[Object matching data]
::::
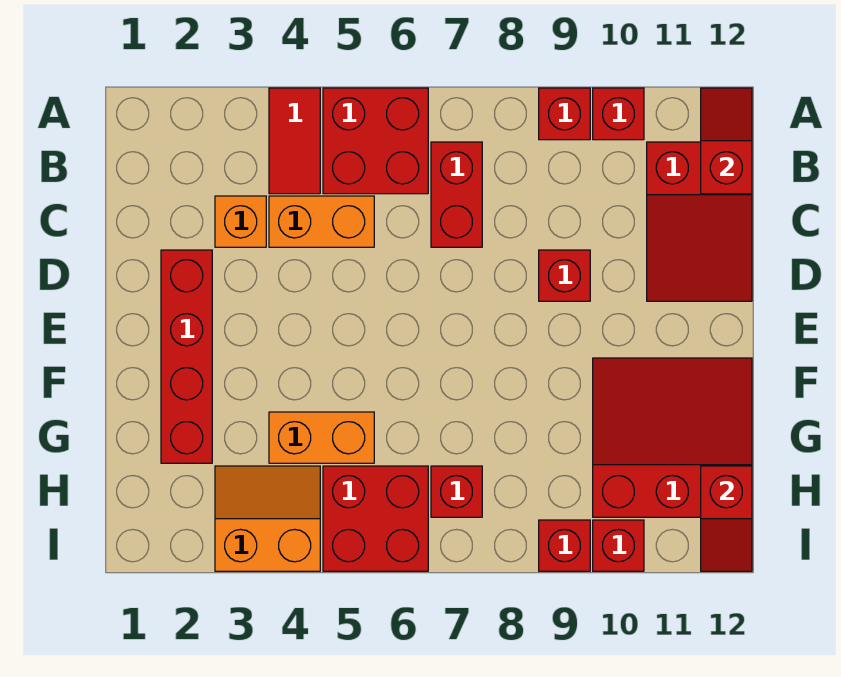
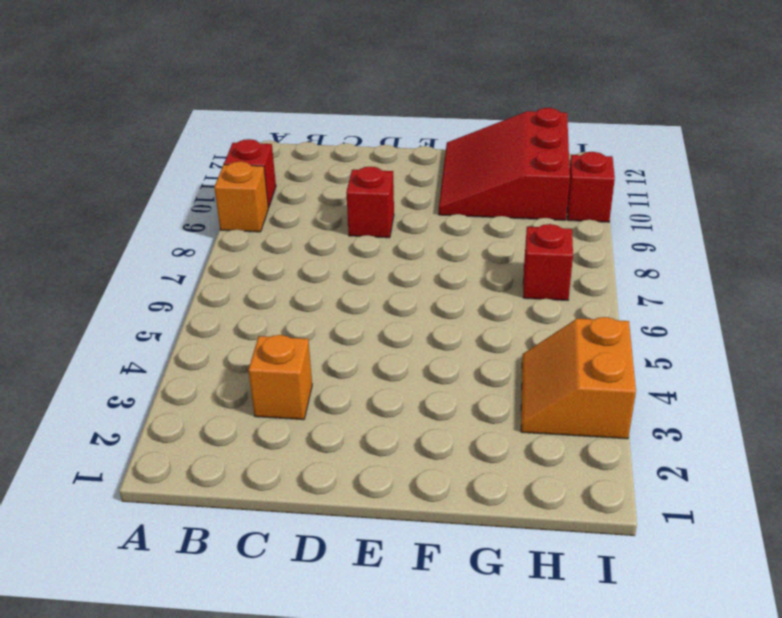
orange brick A9 level 1 -> red brick A9 level 1
none -> red tile A4:B4 level 1
none -> red brick A5:B6 level 1
none -> red brick B7:C7 level 1

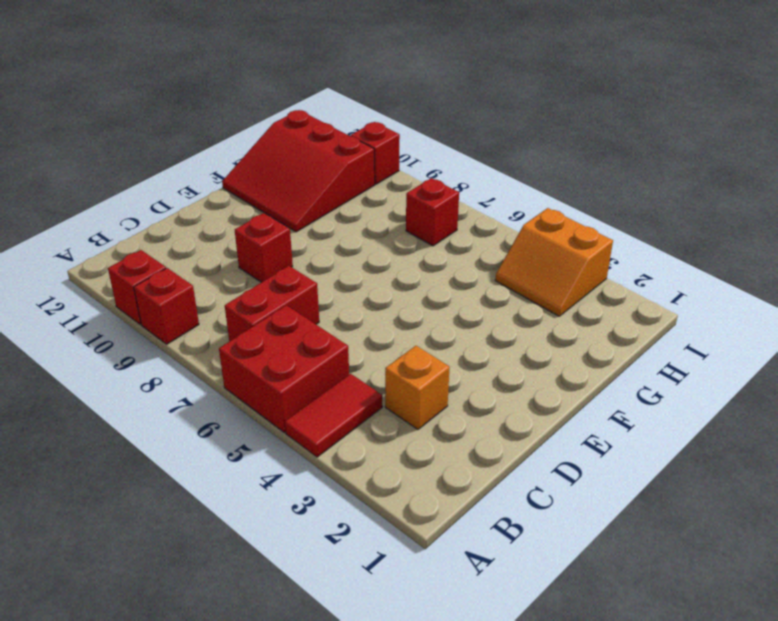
none -> red slope B11:D12 level 1 top B
none -> orange brick C4:C5 level 1
none -> red brick D2:G2 level 1

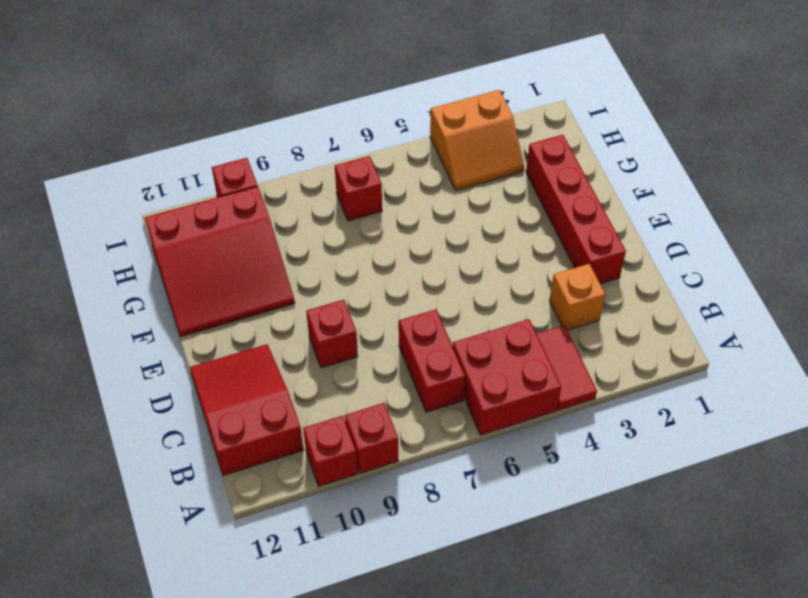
none -> orange brick C4:C5 level 1
none -> orange brick G4:G5 level 1
none -> red brick H5:I6 level 1

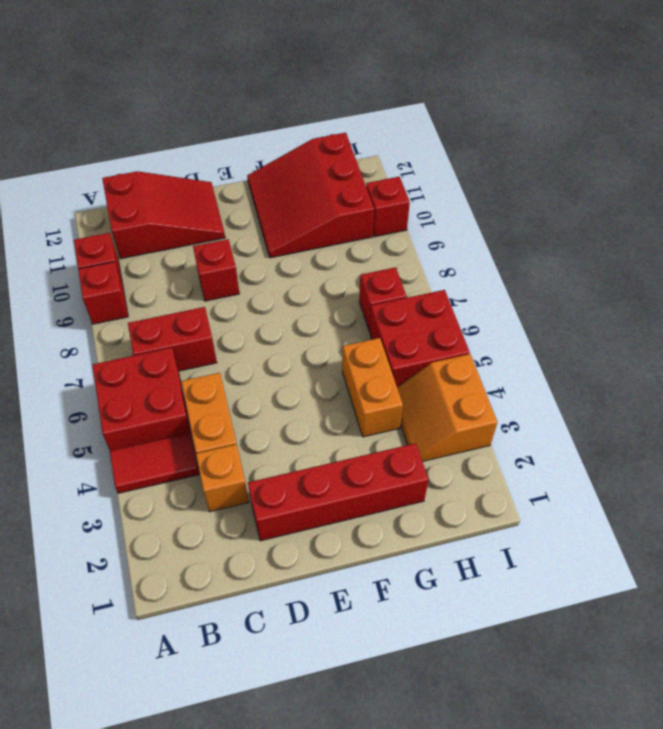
none -> red brick I9 level 1
none -> red slope A12:B12 level 2 top B
none -> red slope H12:I12 level 2 top H

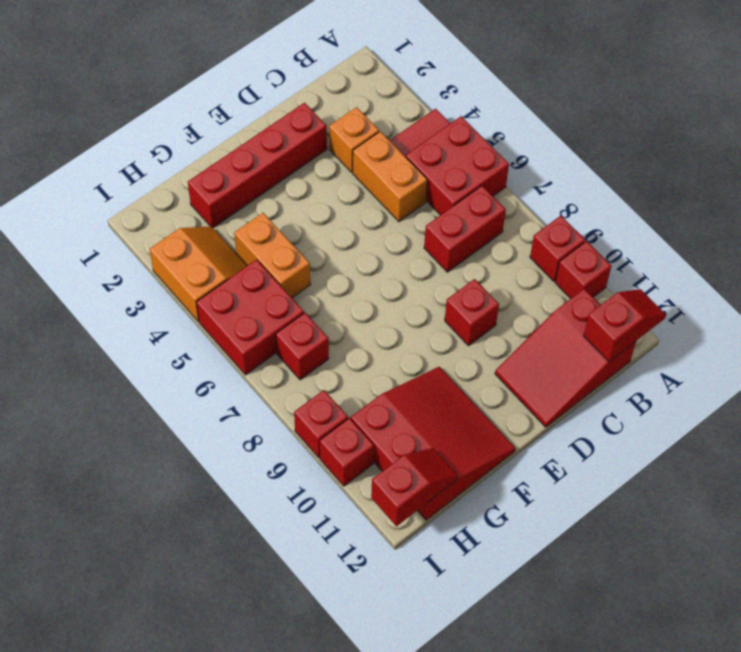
red slope H12:I12 level 2 top I -> red slope H12:I12 level 2 top H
::::
** WORK TO BE COMPLETED **
Scan the data above for the word "slope", then copy every line that holds it.

** RESPONSE **
none -> red slope B11:D12 level 1 top B
none -> red slope A12:B12 level 2 top B
none -> red slope H12:I12 level 2 top H
red slope H12:I12 level 2 top I -> red slope H12:I12 level 2 top H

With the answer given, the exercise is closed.